--- START ---
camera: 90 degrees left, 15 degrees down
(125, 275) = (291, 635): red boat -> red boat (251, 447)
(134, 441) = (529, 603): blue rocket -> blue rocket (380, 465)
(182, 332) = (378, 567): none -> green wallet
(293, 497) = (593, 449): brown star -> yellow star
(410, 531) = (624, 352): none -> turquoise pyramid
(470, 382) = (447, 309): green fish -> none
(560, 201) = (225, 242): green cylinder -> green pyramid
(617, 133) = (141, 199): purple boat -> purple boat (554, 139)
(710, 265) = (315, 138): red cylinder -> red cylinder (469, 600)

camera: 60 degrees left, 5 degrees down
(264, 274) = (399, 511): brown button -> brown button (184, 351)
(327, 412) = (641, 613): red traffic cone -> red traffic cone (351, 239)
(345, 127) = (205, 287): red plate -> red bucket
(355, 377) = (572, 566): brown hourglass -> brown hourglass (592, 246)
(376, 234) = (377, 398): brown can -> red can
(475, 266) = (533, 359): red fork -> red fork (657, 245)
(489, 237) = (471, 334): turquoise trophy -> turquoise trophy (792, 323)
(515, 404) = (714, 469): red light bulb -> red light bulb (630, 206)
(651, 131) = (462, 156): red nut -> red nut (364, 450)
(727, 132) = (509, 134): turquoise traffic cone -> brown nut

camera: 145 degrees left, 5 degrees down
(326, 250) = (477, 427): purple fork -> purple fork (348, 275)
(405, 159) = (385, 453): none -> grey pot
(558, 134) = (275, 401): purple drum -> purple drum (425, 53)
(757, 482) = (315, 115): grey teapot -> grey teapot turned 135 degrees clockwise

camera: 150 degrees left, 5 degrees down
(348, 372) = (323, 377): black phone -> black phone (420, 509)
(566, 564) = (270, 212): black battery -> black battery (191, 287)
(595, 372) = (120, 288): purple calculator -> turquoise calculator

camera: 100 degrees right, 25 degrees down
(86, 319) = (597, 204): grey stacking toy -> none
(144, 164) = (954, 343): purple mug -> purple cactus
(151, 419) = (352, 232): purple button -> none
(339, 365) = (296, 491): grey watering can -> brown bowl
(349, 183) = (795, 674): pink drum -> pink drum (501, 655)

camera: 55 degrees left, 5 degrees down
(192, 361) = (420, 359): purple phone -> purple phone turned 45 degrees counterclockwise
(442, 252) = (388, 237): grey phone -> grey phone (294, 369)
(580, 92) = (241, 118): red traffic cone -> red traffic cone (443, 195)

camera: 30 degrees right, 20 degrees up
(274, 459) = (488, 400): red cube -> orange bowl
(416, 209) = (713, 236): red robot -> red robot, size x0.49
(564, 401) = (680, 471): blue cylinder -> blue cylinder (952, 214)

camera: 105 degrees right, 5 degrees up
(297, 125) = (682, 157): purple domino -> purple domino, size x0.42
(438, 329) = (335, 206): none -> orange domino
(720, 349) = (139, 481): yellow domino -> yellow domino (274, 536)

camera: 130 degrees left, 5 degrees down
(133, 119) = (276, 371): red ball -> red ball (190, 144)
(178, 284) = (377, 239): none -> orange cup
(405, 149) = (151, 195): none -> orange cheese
--- END ---
→ What this task involves:
All that is wanted is the lines from the one containing "(274, 459) = (488, 400): red" through the last line of the records, restated word for word.

→ Answer:
(274, 459) = (488, 400): red cube -> orange bowl
(416, 209) = (713, 236): red robot -> red robot, size x0.49
(564, 401) = (680, 471): blue cylinder -> blue cylinder (952, 214)

camera: 105 degrees right, 5 degrees up
(297, 125) = (682, 157): purple domino -> purple domino, size x0.42
(438, 329) = (335, 206): none -> orange domino
(720, 349) = (139, 481): yellow domino -> yellow domino (274, 536)

camera: 130 degrees left, 5 degrees down
(133, 119) = (276, 371): red ball -> red ball (190, 144)
(178, 284) = (377, 239): none -> orange cup
(405, 149) = (151, 195): none -> orange cheese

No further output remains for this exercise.